What is required => The pictures are to be omitted when the entries are reproduced exactly.

Entries shown =>

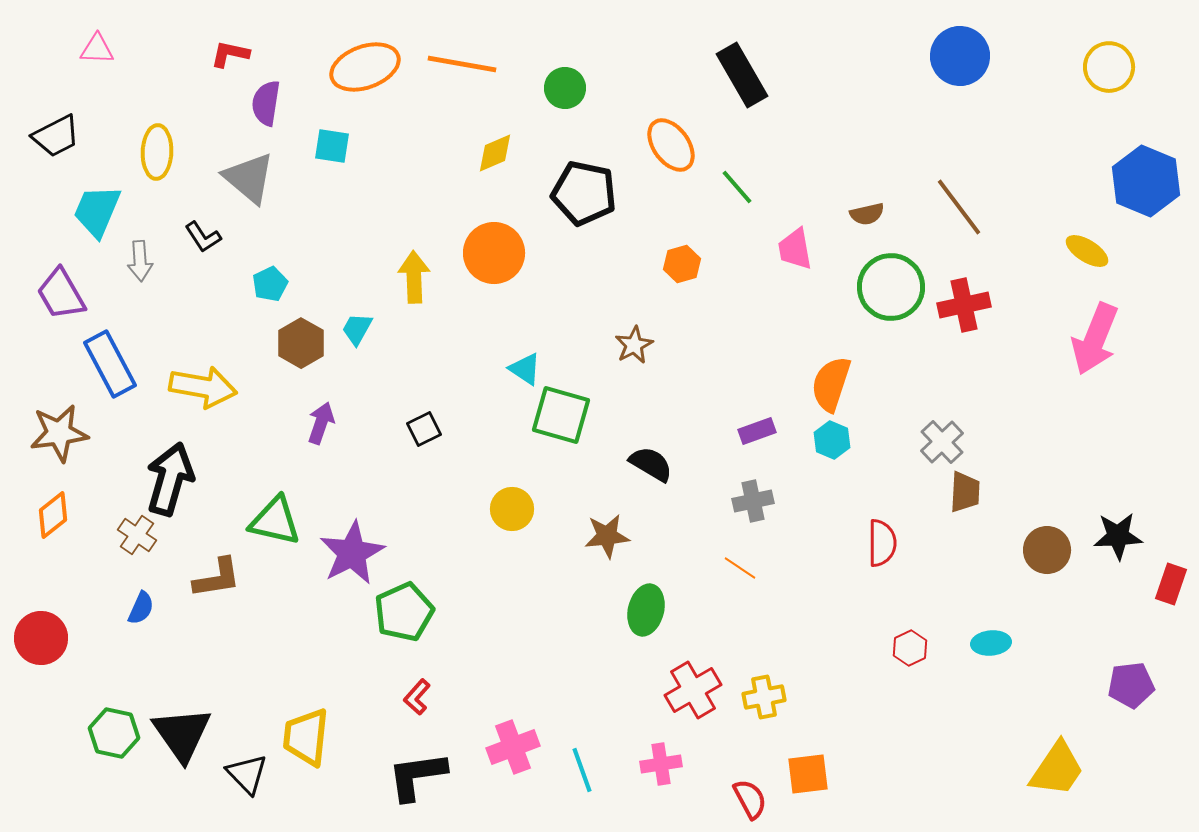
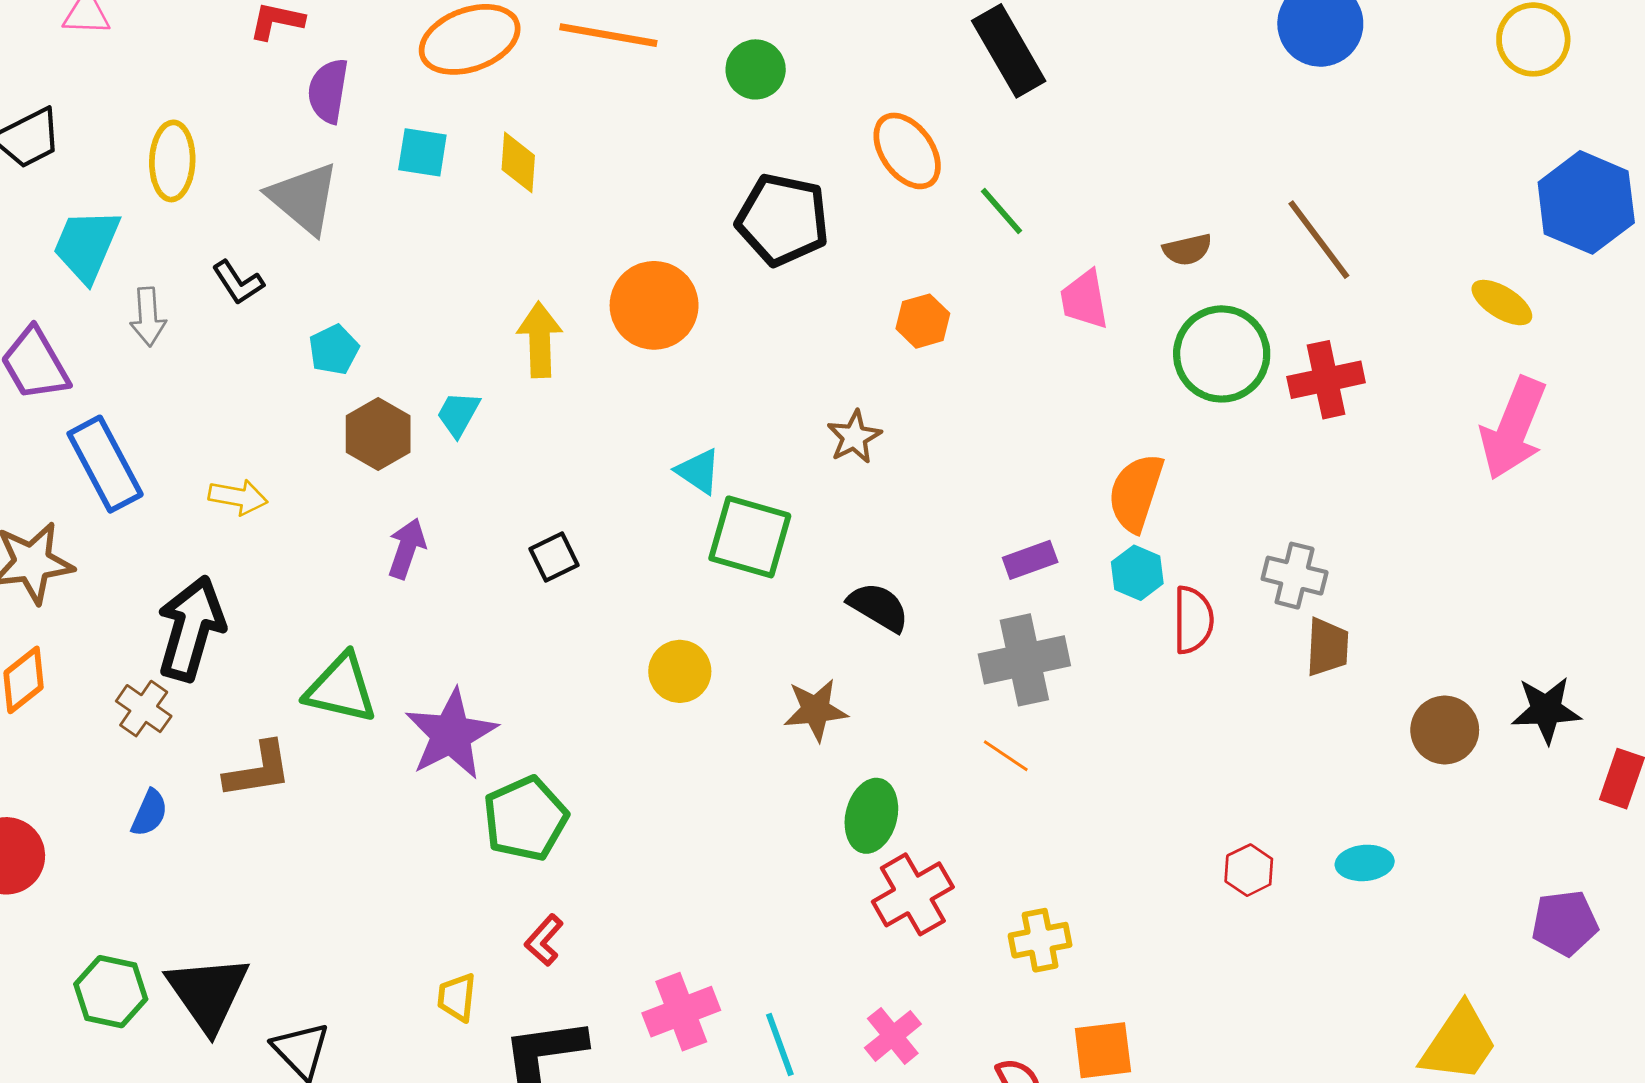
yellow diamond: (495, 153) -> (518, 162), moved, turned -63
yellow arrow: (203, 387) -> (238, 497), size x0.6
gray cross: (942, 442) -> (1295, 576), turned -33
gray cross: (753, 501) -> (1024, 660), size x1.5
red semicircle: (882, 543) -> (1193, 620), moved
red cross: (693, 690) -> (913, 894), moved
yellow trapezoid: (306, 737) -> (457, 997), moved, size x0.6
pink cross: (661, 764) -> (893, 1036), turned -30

Problem solution =>
yellow diamond: (495, 153) -> (518, 162), moved, turned -63
yellow arrow: (203, 387) -> (238, 497), size x0.6
gray cross: (942, 442) -> (1295, 576), turned -33
gray cross: (753, 501) -> (1024, 660), size x1.5
red semicircle: (882, 543) -> (1193, 620), moved
red cross: (693, 690) -> (913, 894), moved
yellow trapezoid: (306, 737) -> (457, 997), moved, size x0.6
pink cross: (661, 764) -> (893, 1036), turned -30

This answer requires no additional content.